■ Requirement
Records follow. Print exactly the lines from the one that has "(510, 182) = (489, 372): yellow apple -> none" through the one that has "(526, 117) = (886, 571): black eraser -> none", inclusive, and omit the pictures.

■ Data extracts
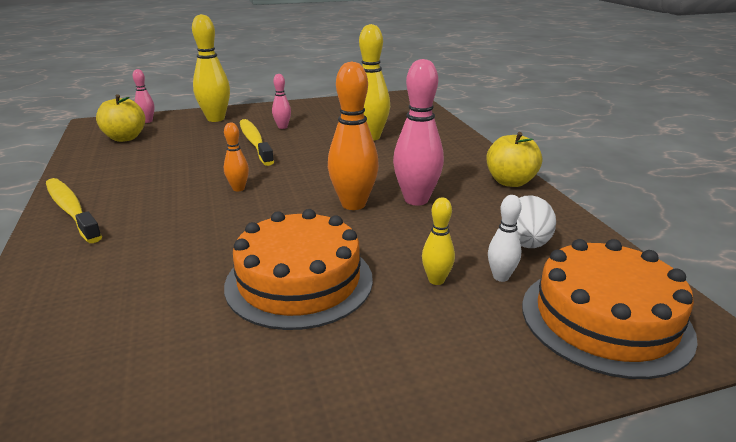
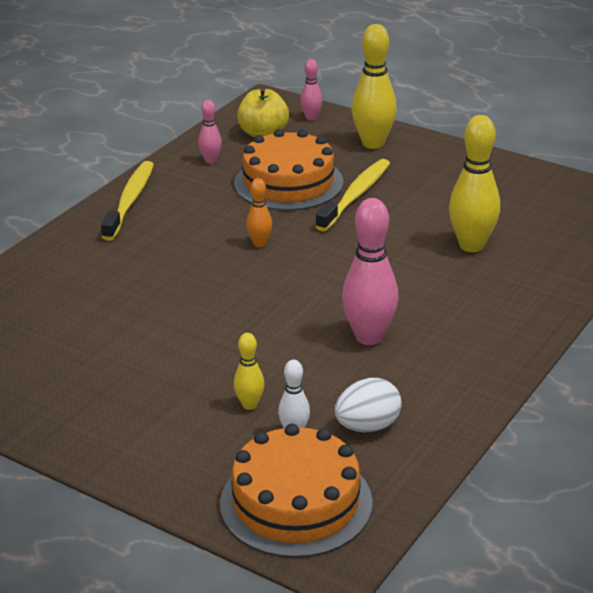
camera: 50 degrees right, 5 degrees up
(282, 127) = (414, 187): pink bowling pin -> pink bowling pin (211, 160)
(299, 281) = (171, 347): orange cake -> orange cake (288, 182)
(353, 204) = (313, 310): orange bowling pin -> none
(510, 182) = (489, 372): yellow apple -> none

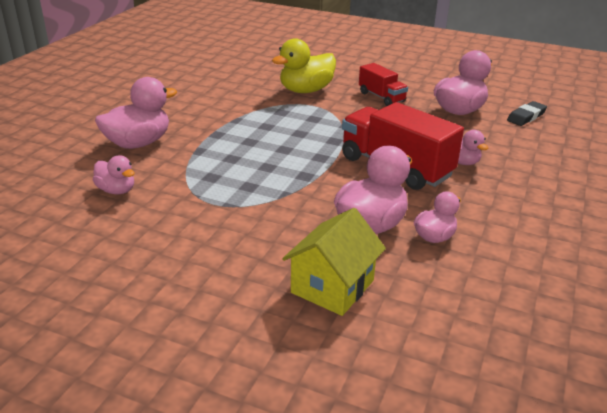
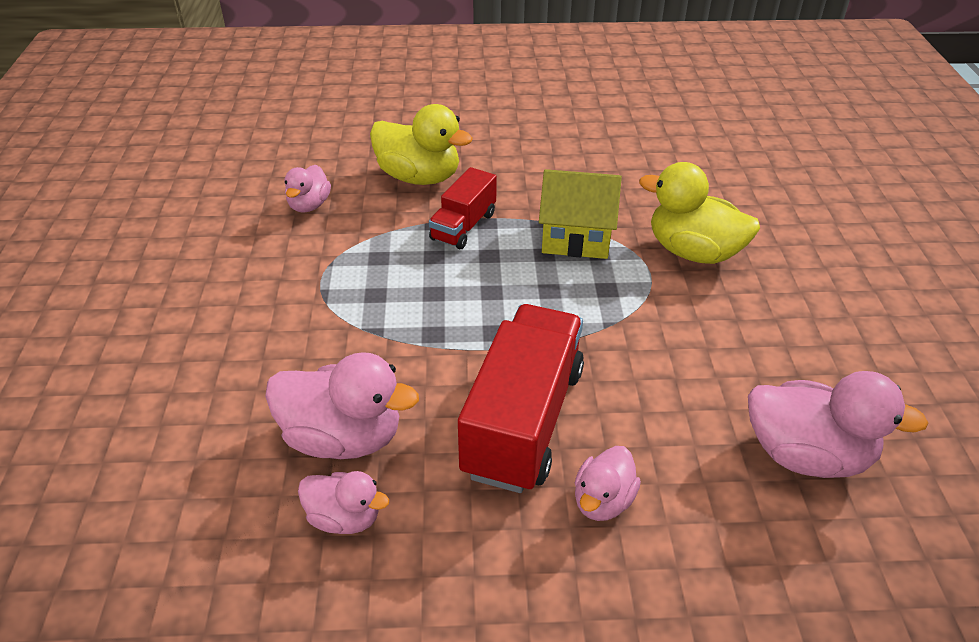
camera: 65 degrees right, 10 degrees up
(138, 143) = (419, 177): pink duck -> yellow duck
(332, 286) = (187, 440): yellow house -> yellow house (576, 237)
(381, 97) = (757, 338): red truck -> red truck (463, 226)
(526, 117) = (886, 571): black eraser -> none

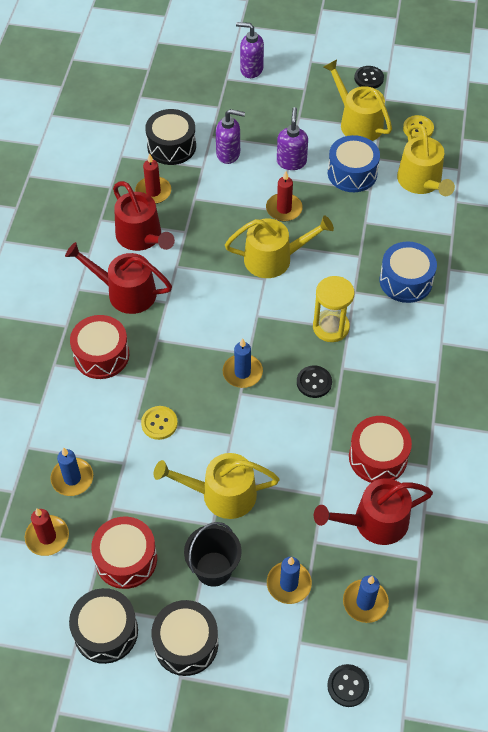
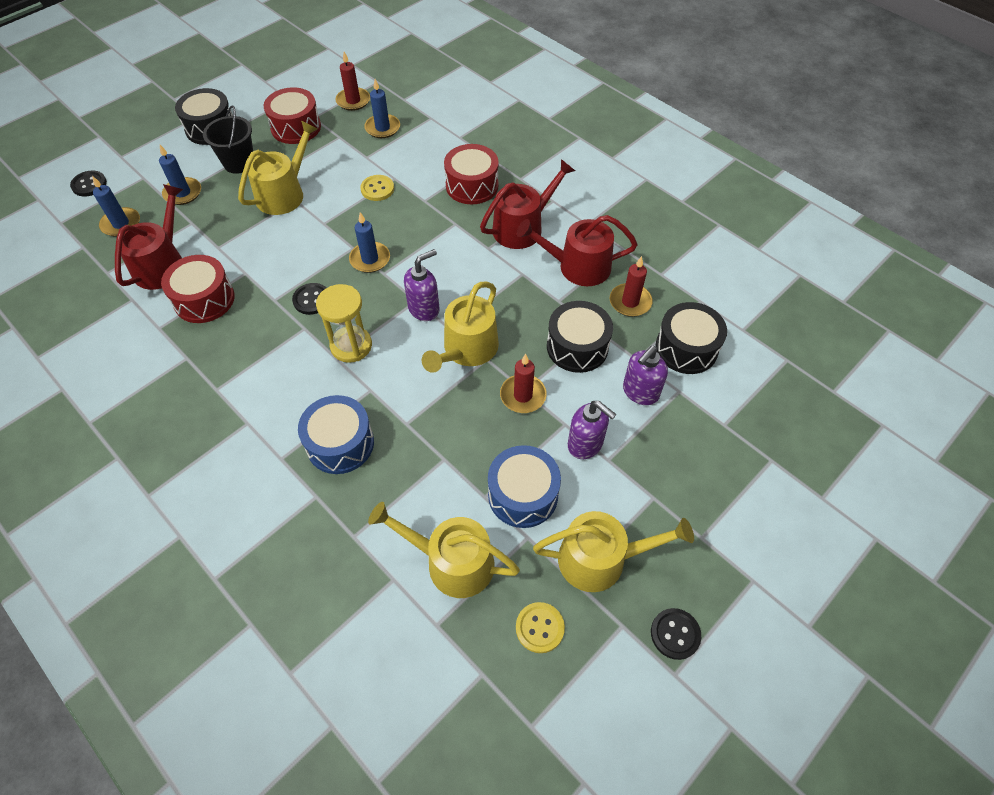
camera: 125 degrees right, 0 degrees up
(106, 631) = (262, 99): black drum -> black drum (577, 347)
(251, 69) = (775, 497): purple soap dispenser -> purple soap dispenser (424, 309)

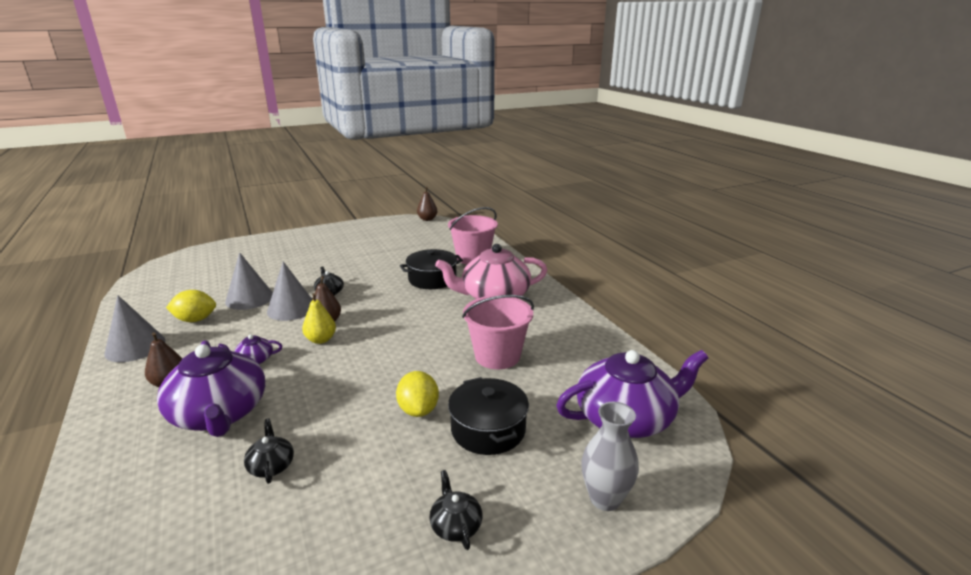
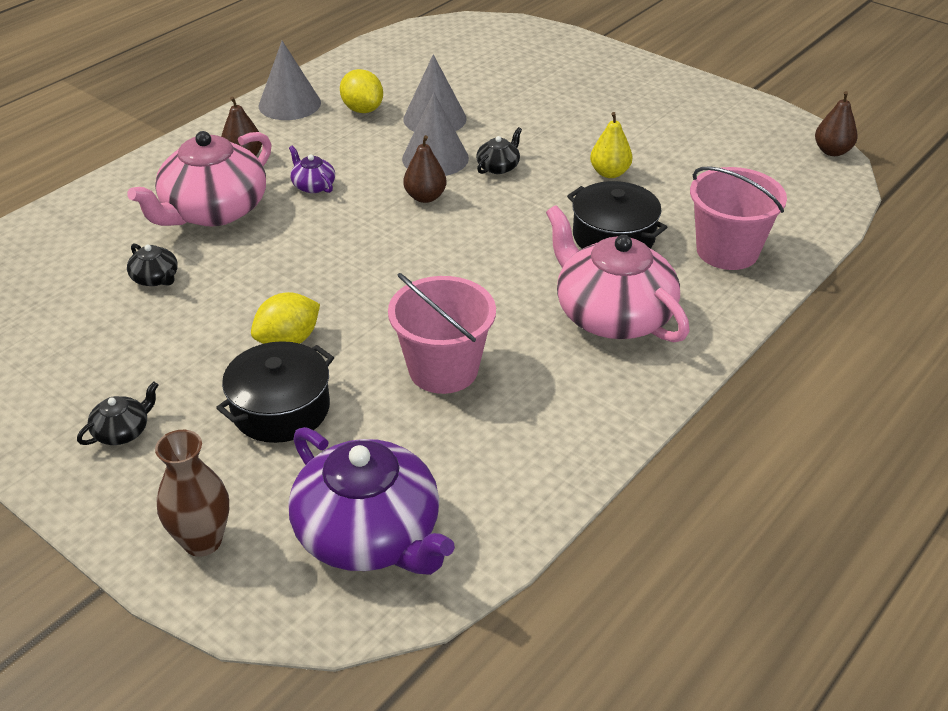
camera: 65 degrees right, 15 degrees up
(219, 413) = (213, 211): purple teapot -> pink teapot
(271, 465) = (156, 278): black teapot -> black teapot turned 90 degrees clockwise
(321, 340) = (382, 211): yellow pear -> yellow pear (609, 173)
(605, 499) = (202, 541): grey vase -> brown vase

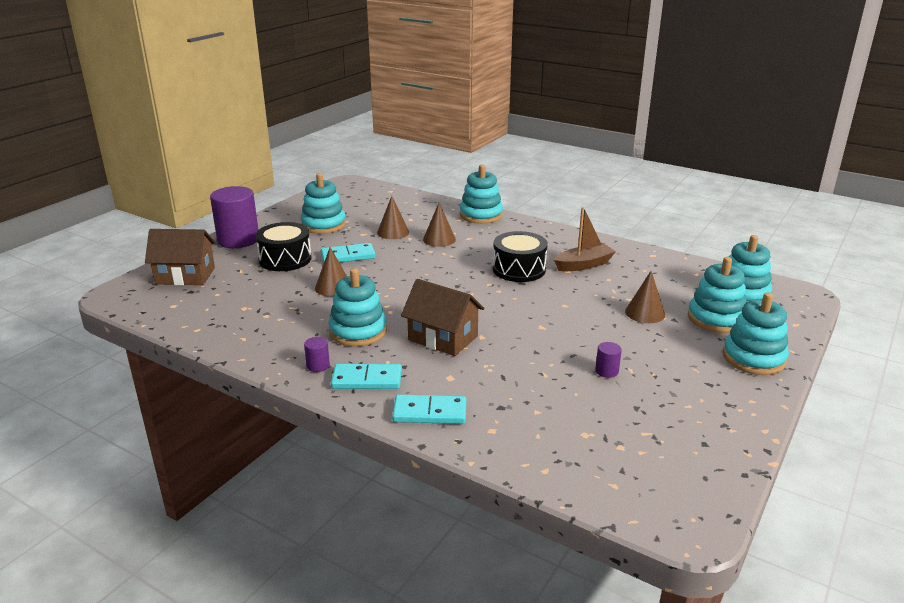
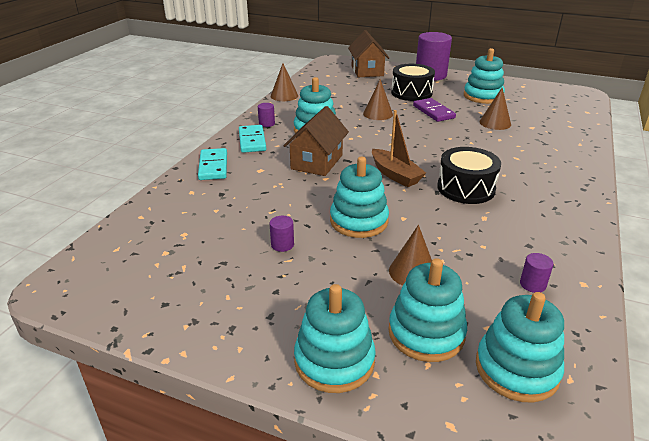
camera: 80 degrees right, 5 degrees up
(348, 256) = (433, 112): turquoise domino -> purple domino
(439, 239) = (499, 144): brown cone -> brown cone (284, 96)
(481, 215) = (580, 159): turquoise stacking toy -> turquoise stacking toy (359, 221)
(584, 265) = (508, 228): brown boat -> brown boat (395, 175)
(656, 271) = (532, 284): none -> purple cylinder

■ Response
(510, 182) = (489, 372): yellow apple -> none

camera: 65 degrees right, 10 degrees up
(138, 143) = (419, 177): pink duck -> yellow duck
(332, 286) = (187, 440): yellow house -> yellow house (576, 237)
(381, 97) = (757, 338): red truck -> red truck (463, 226)
(526, 117) = (886, 571): black eraser -> none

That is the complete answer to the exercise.